[Records supplied]
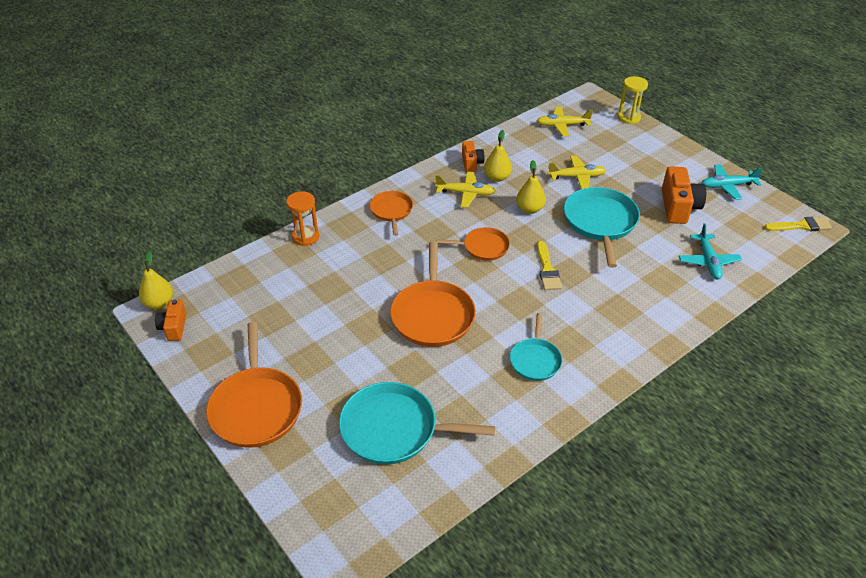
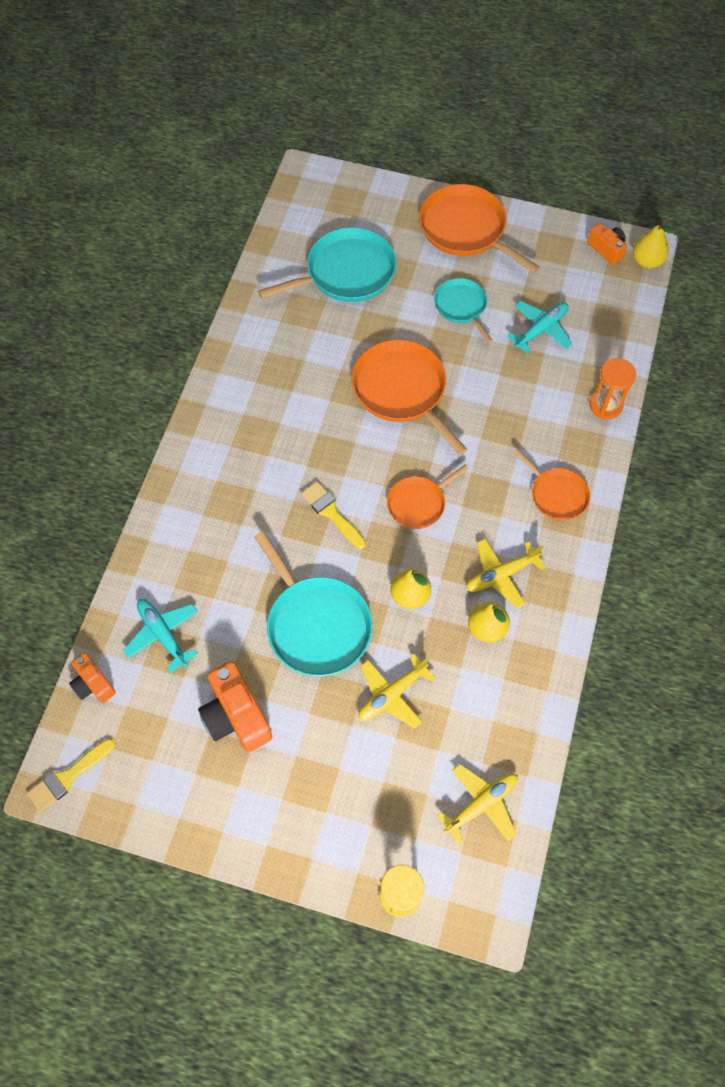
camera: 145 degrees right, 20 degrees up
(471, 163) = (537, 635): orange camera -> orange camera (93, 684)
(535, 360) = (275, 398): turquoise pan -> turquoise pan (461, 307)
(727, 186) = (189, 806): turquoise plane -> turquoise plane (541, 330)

---

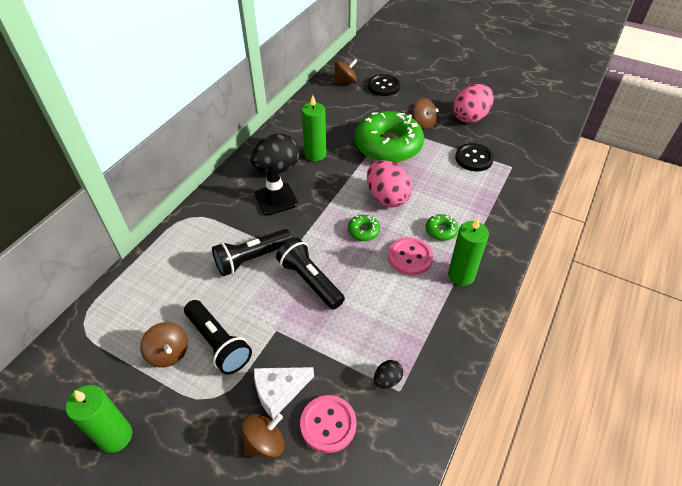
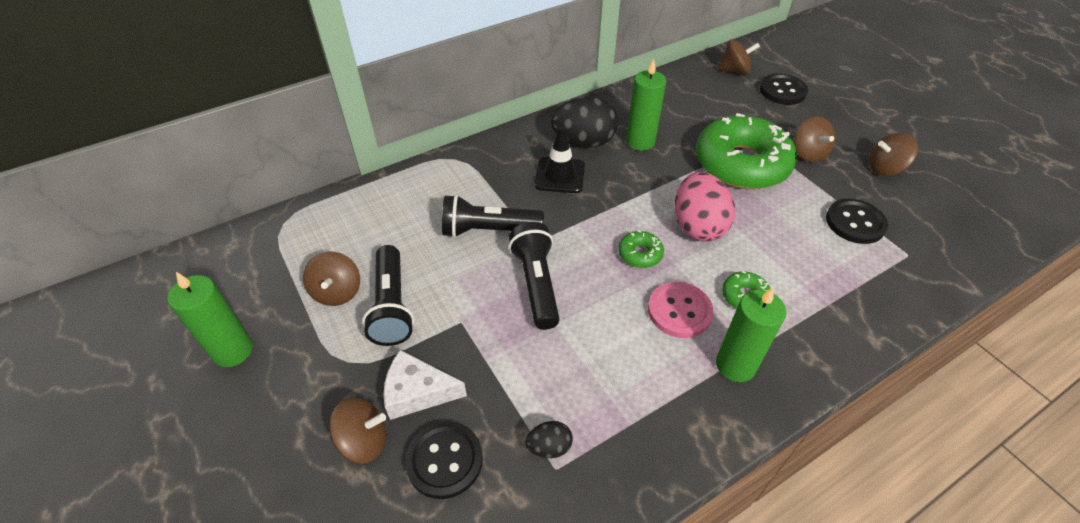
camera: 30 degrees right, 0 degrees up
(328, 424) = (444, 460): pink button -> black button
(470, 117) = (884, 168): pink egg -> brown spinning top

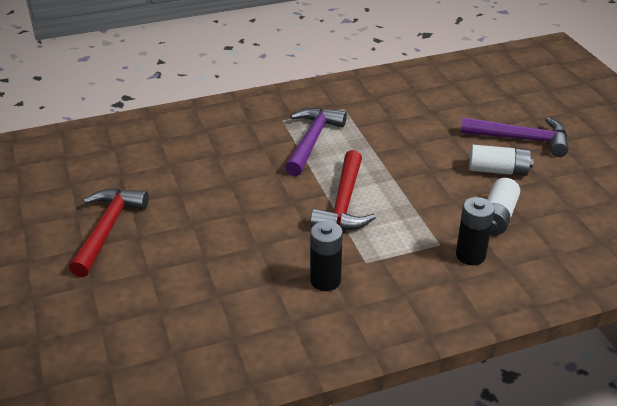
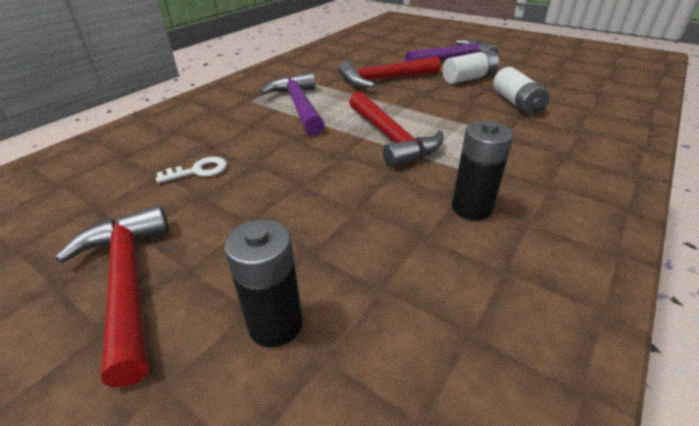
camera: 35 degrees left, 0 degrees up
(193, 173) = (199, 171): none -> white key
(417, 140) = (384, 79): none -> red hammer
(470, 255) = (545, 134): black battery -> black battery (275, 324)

...

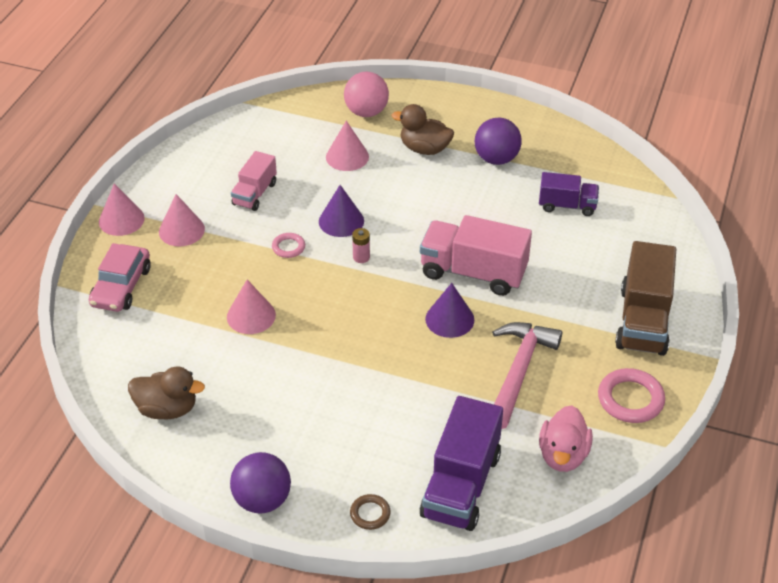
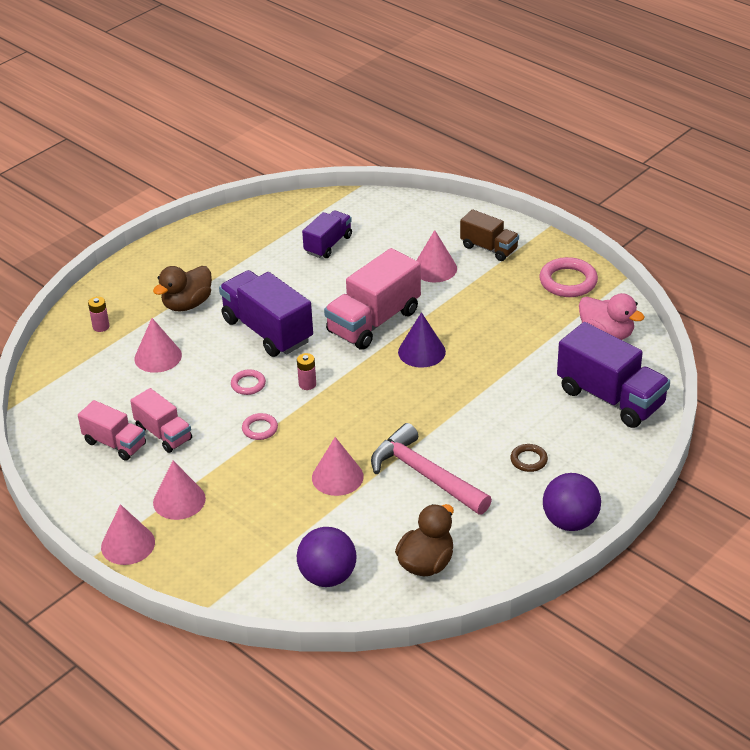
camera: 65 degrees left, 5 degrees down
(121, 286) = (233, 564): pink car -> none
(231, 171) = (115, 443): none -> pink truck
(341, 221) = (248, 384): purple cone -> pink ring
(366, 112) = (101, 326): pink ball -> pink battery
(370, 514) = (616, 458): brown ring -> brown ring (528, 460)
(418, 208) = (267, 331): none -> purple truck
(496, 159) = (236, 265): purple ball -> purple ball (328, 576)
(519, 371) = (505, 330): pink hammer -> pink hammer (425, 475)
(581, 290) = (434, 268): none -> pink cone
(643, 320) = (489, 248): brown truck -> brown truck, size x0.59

[Aim of the task] Beginning with the line containing "(370, 514) = (616, 458): brown" in the material above, copy every line exactly until you have copied the line containing "(643, 320) = (489, 248): brown".

[Your solution]
(370, 514) = (616, 458): brown ring -> brown ring (528, 460)
(418, 208) = (267, 331): none -> purple truck
(496, 159) = (236, 265): purple ball -> purple ball (328, 576)
(519, 371) = (505, 330): pink hammer -> pink hammer (425, 475)
(581, 290) = (434, 268): none -> pink cone
(643, 320) = (489, 248): brown truck -> brown truck, size x0.59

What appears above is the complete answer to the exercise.